--- Job ---
Wherever a line of the data contains "pink", copy that line.

--- Exercise material ---

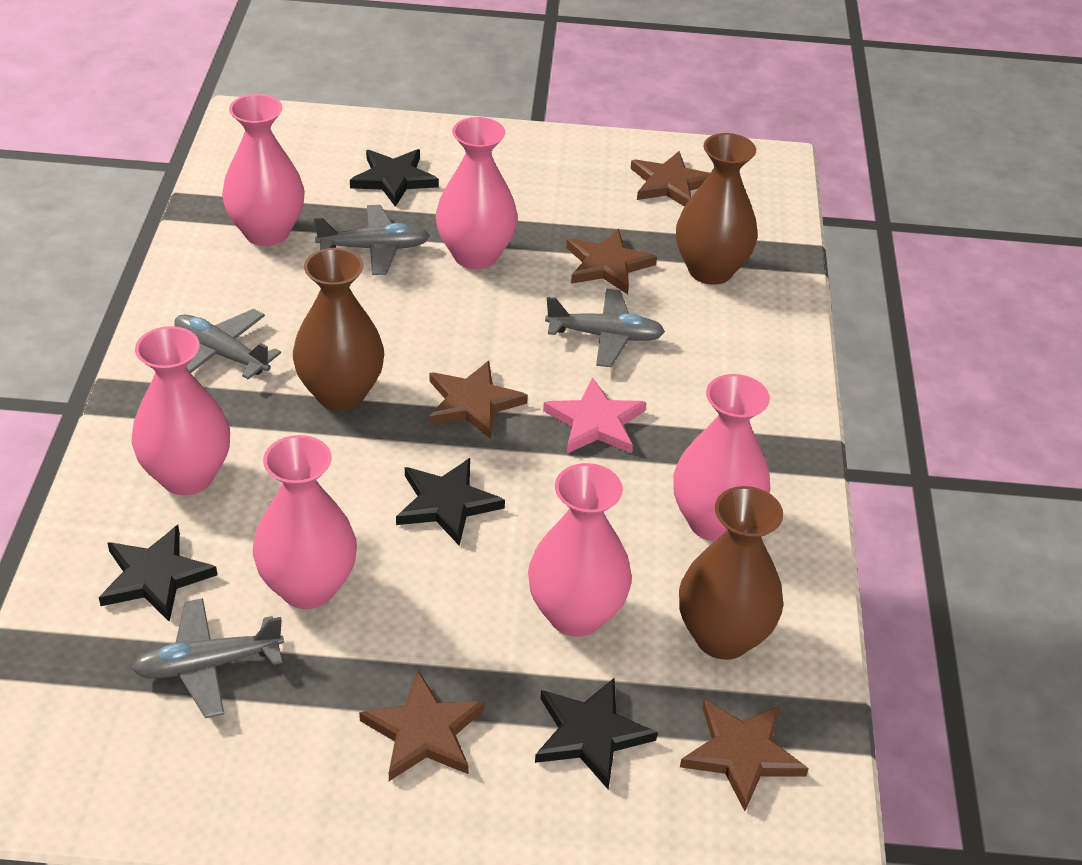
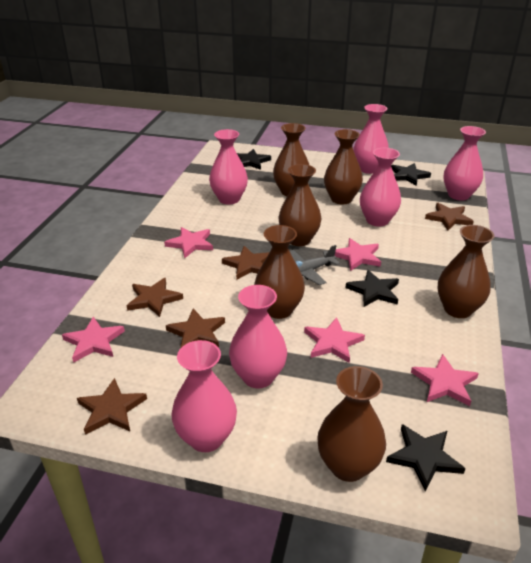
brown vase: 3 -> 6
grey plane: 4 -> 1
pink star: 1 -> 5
--
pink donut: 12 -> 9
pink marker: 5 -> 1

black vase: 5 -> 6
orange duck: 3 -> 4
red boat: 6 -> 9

--- The completed task ---
pink star: 1 -> 5
pink donut: 12 -> 9
pink marker: 5 -> 1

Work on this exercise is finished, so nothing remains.